> [DIRECTIONS FOR THIS TASK]:
Each line below with the string "negro" should be copied.

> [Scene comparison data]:
=== Begin Enclosure ===
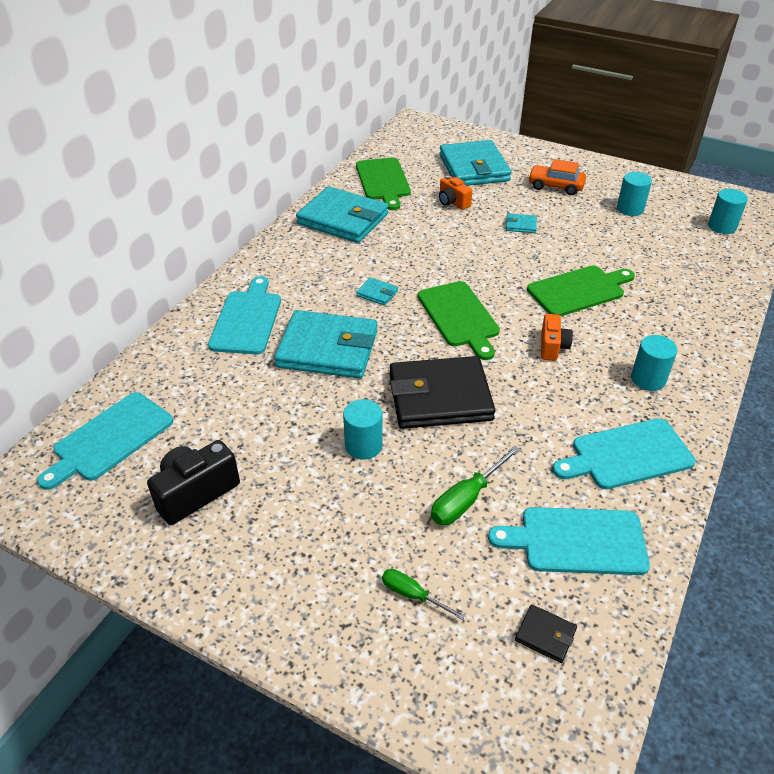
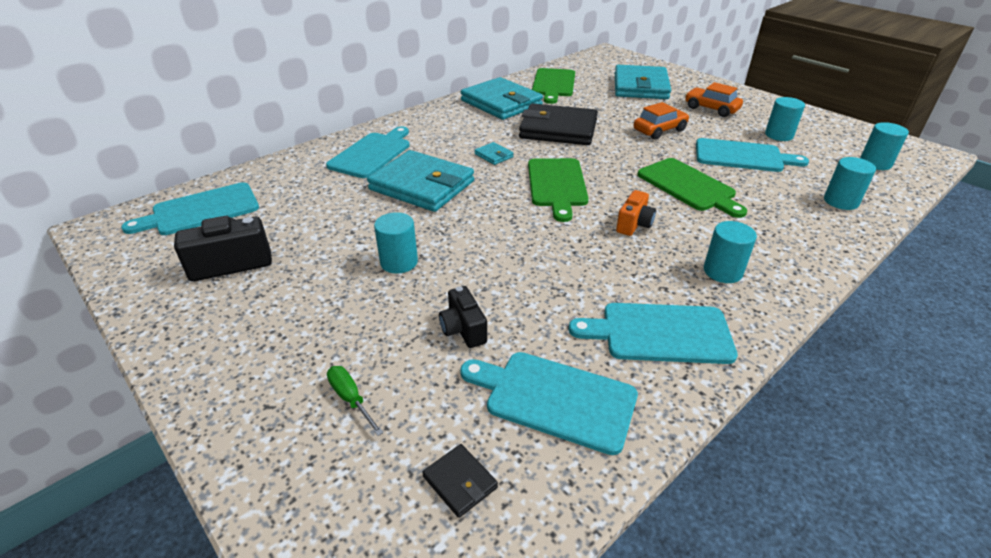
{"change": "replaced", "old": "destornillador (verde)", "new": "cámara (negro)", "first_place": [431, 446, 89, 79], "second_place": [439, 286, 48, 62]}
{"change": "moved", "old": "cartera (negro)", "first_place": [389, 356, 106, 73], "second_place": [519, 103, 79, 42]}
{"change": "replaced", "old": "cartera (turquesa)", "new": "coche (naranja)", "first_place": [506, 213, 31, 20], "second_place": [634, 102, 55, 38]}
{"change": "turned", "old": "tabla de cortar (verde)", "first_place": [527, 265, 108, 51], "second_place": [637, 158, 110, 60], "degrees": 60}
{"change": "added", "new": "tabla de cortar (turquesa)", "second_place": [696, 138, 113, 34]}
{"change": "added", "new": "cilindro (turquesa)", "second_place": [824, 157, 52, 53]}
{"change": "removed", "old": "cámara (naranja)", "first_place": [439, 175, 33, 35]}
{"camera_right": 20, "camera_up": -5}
=== End Enclosure ===
> [ANSWER BOX]:
{"change": "replaced", "old": "destornillador (verde)", "new": "cámara (negro)", "first_place": [431, 446, 89, 79], "second_place": [439, 286, 48, 62]}
{"change": "moved", "old": "cartera (negro)", "first_place": [389, 356, 106, 73], "second_place": [519, 103, 79, 42]}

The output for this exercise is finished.